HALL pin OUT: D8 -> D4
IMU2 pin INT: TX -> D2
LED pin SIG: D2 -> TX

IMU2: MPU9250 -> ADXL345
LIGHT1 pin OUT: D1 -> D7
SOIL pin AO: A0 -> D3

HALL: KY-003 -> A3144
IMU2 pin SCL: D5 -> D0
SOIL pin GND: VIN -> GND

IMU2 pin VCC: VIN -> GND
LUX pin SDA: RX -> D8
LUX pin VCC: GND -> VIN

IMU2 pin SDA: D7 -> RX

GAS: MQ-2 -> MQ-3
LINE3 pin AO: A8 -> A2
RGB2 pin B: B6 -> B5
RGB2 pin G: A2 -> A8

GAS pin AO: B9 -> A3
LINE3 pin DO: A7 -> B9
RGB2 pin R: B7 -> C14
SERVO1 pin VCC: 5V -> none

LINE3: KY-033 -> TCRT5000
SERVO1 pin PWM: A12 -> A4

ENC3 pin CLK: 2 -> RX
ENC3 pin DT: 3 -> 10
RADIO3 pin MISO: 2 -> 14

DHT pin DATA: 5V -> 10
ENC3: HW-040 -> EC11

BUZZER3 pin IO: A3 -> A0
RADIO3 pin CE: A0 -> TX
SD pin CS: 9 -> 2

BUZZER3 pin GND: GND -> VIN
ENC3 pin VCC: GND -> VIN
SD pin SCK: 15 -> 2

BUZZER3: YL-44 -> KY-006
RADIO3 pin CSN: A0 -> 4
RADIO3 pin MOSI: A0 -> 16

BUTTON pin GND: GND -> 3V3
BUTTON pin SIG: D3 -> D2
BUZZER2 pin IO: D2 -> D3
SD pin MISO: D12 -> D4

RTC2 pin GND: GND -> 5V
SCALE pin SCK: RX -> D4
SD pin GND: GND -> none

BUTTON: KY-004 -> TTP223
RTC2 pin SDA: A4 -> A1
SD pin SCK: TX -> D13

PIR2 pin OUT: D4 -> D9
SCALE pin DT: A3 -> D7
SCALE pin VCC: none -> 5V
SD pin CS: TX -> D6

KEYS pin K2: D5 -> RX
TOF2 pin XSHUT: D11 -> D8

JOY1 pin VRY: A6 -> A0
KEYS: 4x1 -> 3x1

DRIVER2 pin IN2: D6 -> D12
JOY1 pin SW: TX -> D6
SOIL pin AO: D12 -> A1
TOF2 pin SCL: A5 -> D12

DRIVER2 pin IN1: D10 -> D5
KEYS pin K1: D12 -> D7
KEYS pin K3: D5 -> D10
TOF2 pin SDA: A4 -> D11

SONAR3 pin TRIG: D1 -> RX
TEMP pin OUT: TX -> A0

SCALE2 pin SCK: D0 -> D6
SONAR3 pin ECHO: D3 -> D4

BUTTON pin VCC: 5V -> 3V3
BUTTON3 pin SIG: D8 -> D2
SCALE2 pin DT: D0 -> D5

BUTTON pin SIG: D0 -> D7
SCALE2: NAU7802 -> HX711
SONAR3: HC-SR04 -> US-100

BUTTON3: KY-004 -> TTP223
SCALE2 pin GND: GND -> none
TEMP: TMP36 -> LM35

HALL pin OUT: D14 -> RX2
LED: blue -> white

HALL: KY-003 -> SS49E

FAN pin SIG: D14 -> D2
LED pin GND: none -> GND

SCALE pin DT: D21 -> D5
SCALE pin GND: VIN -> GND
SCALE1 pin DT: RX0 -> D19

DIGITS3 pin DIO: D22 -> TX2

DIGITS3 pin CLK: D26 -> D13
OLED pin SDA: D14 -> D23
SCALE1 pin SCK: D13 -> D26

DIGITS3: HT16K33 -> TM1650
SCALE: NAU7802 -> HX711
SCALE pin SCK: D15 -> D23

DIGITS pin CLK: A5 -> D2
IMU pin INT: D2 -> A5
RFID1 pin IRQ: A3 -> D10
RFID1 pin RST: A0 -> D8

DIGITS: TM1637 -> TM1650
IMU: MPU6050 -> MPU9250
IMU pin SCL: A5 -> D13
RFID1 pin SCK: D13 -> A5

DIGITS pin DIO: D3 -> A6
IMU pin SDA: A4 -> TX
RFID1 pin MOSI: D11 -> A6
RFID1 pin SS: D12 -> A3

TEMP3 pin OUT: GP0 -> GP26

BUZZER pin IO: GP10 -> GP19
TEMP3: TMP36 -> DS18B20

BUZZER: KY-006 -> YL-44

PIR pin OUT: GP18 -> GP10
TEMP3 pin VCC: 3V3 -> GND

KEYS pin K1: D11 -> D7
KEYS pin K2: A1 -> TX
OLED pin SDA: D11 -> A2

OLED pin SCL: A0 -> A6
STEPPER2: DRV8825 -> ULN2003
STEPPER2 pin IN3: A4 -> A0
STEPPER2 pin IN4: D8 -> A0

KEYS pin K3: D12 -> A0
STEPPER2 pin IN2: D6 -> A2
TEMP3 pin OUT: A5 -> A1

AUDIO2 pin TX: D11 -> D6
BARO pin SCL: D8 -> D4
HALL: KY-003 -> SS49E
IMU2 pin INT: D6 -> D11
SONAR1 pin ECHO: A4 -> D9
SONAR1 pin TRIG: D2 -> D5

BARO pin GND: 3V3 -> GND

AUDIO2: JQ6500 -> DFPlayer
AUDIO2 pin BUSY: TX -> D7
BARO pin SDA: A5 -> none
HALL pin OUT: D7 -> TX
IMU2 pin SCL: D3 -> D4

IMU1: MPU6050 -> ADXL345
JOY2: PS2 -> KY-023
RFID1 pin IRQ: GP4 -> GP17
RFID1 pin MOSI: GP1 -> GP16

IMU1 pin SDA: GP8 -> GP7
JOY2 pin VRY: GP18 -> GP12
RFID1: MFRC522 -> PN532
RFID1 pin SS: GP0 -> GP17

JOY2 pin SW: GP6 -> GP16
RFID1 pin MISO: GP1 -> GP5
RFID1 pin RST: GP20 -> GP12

----

[Problem description] Determine how many lines of the entries hold "MISO", and reply with that number only.

[Written response] 3